Requirement
Please tally the lines of the records that contain "down" and send back only the total.

Supplied information
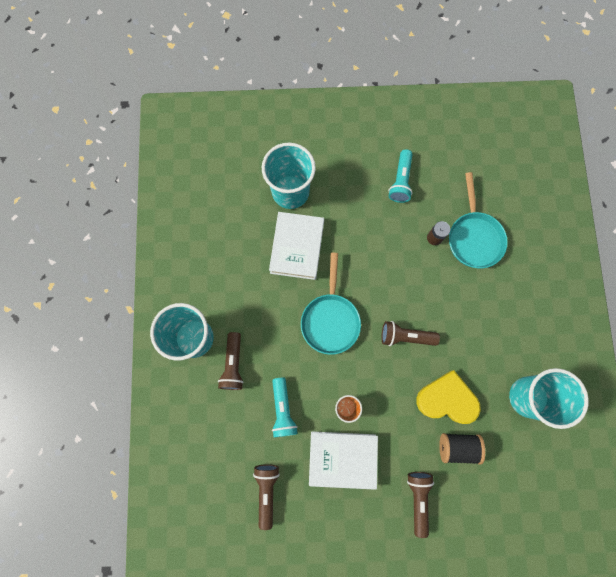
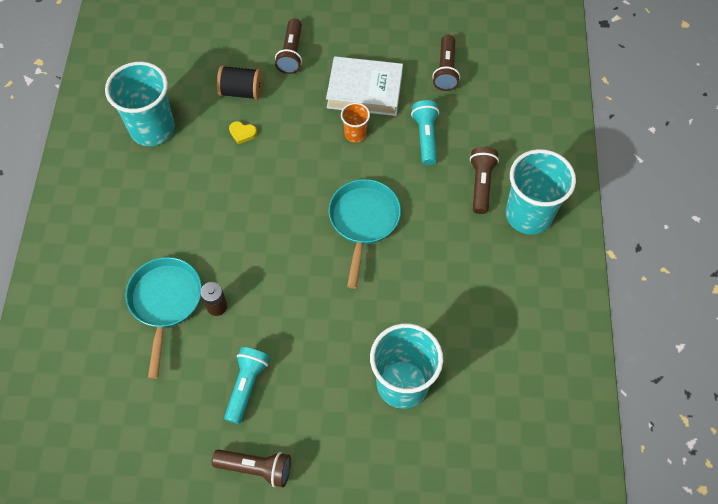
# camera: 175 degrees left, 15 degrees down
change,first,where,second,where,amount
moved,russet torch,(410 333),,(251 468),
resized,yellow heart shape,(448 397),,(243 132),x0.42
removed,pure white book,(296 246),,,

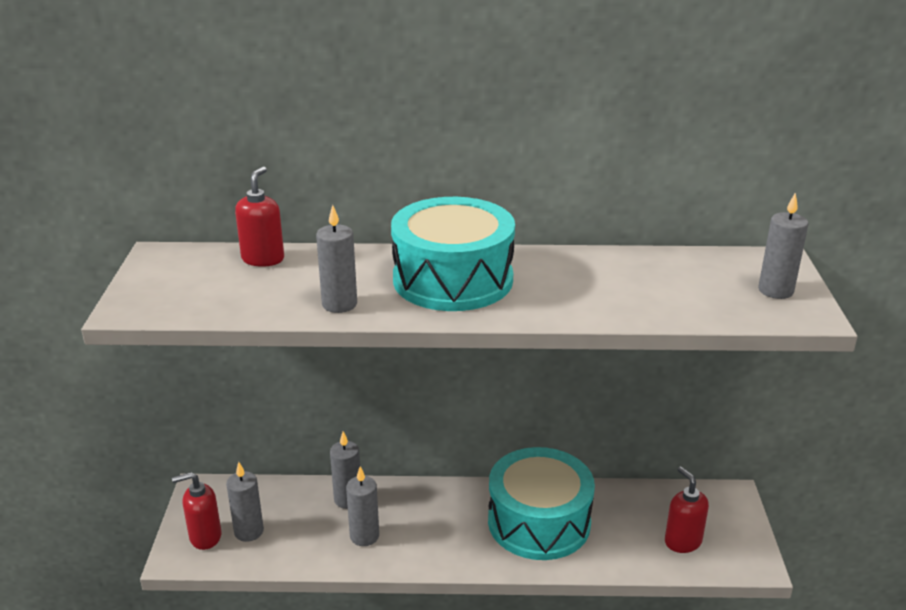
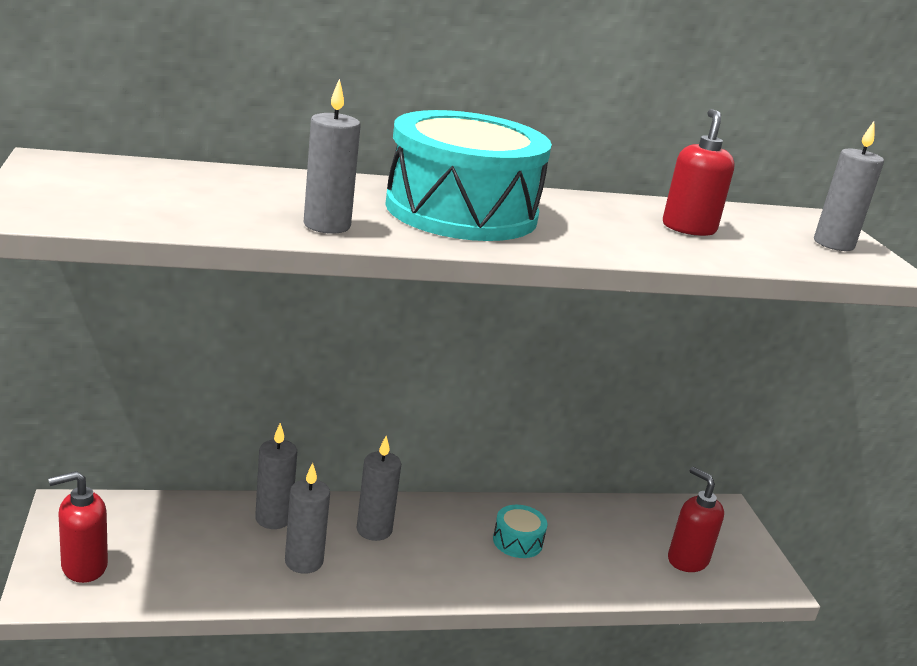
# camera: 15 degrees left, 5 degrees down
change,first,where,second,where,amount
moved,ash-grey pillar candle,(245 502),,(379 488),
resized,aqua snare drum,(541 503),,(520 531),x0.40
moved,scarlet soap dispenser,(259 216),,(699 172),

Response
2